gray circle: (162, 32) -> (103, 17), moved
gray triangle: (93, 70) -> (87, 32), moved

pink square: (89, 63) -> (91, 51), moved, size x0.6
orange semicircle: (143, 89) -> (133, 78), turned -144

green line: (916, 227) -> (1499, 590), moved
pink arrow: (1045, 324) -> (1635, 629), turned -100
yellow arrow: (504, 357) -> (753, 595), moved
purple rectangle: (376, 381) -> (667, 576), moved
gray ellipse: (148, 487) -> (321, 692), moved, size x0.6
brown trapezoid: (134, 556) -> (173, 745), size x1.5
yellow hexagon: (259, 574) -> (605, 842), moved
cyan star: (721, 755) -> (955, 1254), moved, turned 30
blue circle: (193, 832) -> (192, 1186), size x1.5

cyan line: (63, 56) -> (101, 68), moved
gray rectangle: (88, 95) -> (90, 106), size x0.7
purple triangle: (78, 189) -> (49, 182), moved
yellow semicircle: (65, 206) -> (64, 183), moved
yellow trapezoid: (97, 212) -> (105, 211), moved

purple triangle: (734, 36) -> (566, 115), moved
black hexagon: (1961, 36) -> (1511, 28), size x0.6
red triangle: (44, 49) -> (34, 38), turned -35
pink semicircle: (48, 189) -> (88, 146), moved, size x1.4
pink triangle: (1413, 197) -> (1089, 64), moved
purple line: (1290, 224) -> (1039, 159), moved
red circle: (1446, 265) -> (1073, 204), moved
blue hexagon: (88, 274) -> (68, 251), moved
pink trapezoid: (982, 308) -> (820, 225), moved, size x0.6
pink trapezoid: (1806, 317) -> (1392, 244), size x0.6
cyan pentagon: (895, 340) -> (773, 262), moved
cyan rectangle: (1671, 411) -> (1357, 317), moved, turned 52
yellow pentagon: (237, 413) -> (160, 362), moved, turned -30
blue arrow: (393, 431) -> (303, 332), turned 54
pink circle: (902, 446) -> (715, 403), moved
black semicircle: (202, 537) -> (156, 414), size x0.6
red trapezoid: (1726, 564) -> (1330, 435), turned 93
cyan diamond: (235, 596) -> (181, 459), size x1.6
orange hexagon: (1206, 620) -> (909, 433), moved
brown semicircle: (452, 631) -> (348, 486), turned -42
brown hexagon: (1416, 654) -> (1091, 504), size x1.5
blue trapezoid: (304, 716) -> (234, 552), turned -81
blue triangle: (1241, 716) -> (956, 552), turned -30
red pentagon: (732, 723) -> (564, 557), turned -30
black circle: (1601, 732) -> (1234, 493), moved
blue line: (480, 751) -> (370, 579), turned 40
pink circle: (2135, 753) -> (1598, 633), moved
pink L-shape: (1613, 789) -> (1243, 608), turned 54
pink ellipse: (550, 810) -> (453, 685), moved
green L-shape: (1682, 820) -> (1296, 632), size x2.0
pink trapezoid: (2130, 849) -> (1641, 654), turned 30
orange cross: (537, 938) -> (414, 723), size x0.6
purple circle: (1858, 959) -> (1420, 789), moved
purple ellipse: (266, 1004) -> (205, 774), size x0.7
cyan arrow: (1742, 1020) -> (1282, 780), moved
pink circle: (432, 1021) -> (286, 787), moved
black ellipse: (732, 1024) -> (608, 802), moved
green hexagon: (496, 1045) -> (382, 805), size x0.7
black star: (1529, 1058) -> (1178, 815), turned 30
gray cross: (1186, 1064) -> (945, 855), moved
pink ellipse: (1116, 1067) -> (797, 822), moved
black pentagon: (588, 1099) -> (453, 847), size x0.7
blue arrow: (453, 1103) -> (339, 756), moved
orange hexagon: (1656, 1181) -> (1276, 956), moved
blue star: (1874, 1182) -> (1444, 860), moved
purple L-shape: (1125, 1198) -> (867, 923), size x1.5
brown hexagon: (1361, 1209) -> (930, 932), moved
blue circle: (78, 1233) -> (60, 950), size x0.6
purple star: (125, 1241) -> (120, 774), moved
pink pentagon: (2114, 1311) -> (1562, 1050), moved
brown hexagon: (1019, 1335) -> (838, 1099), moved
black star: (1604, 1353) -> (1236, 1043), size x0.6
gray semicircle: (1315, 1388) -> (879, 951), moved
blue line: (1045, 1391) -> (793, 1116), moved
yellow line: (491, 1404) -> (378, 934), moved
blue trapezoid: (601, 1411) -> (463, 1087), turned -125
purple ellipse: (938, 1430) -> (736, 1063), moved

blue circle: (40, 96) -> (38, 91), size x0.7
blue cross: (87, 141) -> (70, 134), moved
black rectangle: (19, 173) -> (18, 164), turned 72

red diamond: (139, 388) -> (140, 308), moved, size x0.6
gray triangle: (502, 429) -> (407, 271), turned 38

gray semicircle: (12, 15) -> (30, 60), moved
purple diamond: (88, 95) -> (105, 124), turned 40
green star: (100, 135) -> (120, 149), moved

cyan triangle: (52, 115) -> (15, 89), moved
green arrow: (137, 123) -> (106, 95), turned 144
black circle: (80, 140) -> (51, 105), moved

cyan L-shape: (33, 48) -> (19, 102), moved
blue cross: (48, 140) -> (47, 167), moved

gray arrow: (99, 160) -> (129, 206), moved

□ □ □ □ □ □ □

**Task directions**
Every line of data must be returned unchanged.

**Answer to this task**
gray circle: (162, 32) -> (103, 17), moved
gray triangle: (93, 70) -> (87, 32), moved

pink square: (89, 63) -> (91, 51), moved, size x0.6
orange semicircle: (143, 89) -> (133, 78), turned -144

green line: (916, 227) -> (1499, 590), moved
pink arrow: (1045, 324) -> (1635, 629), turned -100
yellow arrow: (504, 357) -> (753, 595), moved
purple rectangle: (376, 381) -> (667, 576), moved
gray ellipse: (148, 487) -> (321, 692), moved, size x0.6
brown trapezoid: (134, 556) -> (173, 745), size x1.5
yellow hexagon: (259, 574) -> (605, 842), moved
cyan star: (721, 755) -> (955, 1254), moved, turned 30
blue circle: (193, 832) -> (192, 1186), size x1.5

cyan line: (63, 56) -> (101, 68), moved
gray rectangle: (88, 95) -> (90, 106), size x0.7
purple triangle: (78, 189) -> (49, 182), moved
yellow semicircle: (65, 206) -> (64, 183), moved
yellow trapezoid: (97, 212) -> (105, 211), moved

purple triangle: (734, 36) -> (566, 115), moved
black hexagon: (1961, 36) -> (1511, 28), size x0.6
red triangle: (44, 49) -> (34, 38), turned -35
pink semicircle: (48, 189) -> (88, 146), moved, size x1.4
pink triangle: (1413, 197) -> (1089, 64), moved
purple line: (1290, 224) -> (1039, 159), moved
red circle: (1446, 265) -> (1073, 204), moved
blue hexagon: (88, 274) -> (68, 251), moved
pink trapezoid: (982, 308) -> (820, 225), moved, size x0.6
pink trapezoid: (1806, 317) -> (1392, 244), size x0.6
cyan pentagon: (895, 340) -> (773, 262), moved
cyan rectangle: (1671, 411) -> (1357, 317), moved, turned 52
yellow pentagon: (237, 413) -> (160, 362), moved, turned -30
blue arrow: (393, 431) -> (303, 332), turned 54
pink circle: (902, 446) -> (715, 403), moved
black semicircle: (202, 537) -> (156, 414), size x0.6
red trapezoid: (1726, 564) -> (1330, 435), turned 93
cyan diamond: (235, 596) -> (181, 459), size x1.6
orange hexagon: (1206, 620) -> (909, 433), moved
brown semicircle: (452, 631) -> (348, 486), turned -42
brown hexagon: (1416, 654) -> (1091, 504), size x1.5
blue trapezoid: (304, 716) -> (234, 552), turned -81
blue triangle: (1241, 716) -> (956, 552), turned -30
red pentagon: (732, 723) -> (564, 557), turned -30
black circle: (1601, 732) -> (1234, 493), moved
blue line: (480, 751) -> (370, 579), turned 40
pink circle: (2135, 753) -> (1598, 633), moved
pink L-shape: (1613, 789) -> (1243, 608), turned 54
pink ellipse: (550, 810) -> (453, 685), moved
green L-shape: (1682, 820) -> (1296, 632), size x2.0
pink trapezoid: (2130, 849) -> (1641, 654), turned 30
orange cross: (537, 938) -> (414, 723), size x0.6
purple circle: (1858, 959) -> (1420, 789), moved
purple ellipse: (266, 1004) -> (205, 774), size x0.7
cyan arrow: (1742, 1020) -> (1282, 780), moved
pink circle: (432, 1021) -> (286, 787), moved
black ellipse: (732, 1024) -> (608, 802), moved
green hexagon: (496, 1045) -> (382, 805), size x0.7
black star: (1529, 1058) -> (1178, 815), turned 30
gray cross: (1186, 1064) -> (945, 855), moved
pink ellipse: (1116, 1067) -> (797, 822), moved
black pentagon: (588, 1099) -> (453, 847), size x0.7
blue arrow: (453, 1103) -> (339, 756), moved
orange hexagon: (1656, 1181) -> (1276, 956), moved
blue star: (1874, 1182) -> (1444, 860), moved
purple L-shape: (1125, 1198) -> (867, 923), size x1.5
brown hexagon: (1361, 1209) -> (930, 932), moved
blue circle: (78, 1233) -> (60, 950), size x0.6
purple star: (125, 1241) -> (120, 774), moved
pink pentagon: (2114, 1311) -> (1562, 1050), moved
brown hexagon: (1019, 1335) -> (838, 1099), moved
black star: (1604, 1353) -> (1236, 1043), size x0.6
gray semicircle: (1315, 1388) -> (879, 951), moved
blue line: (1045, 1391) -> (793, 1116), moved
yellow line: (491, 1404) -> (378, 934), moved
blue trapezoid: (601, 1411) -> (463, 1087), turned -125
purple ellipse: (938, 1430) -> (736, 1063), moved

blue circle: (40, 96) -> (38, 91), size x0.7
blue cross: (87, 141) -> (70, 134), moved
black rectangle: (19, 173) -> (18, 164), turned 72

red diamond: (139, 388) -> (140, 308), moved, size x0.6
gray triangle: (502, 429) -> (407, 271), turned 38

gray semicircle: (12, 15) -> (30, 60), moved
purple diamond: (88, 95) -> (105, 124), turned 40
green star: (100, 135) -> (120, 149), moved

cyan triangle: (52, 115) -> (15, 89), moved
green arrow: (137, 123) -> (106, 95), turned 144
black circle: (80, 140) -> (51, 105), moved

cyan L-shape: (33, 48) -> (19, 102), moved
blue cross: (48, 140) -> (47, 167), moved

gray arrow: (99, 160) -> (129, 206), moved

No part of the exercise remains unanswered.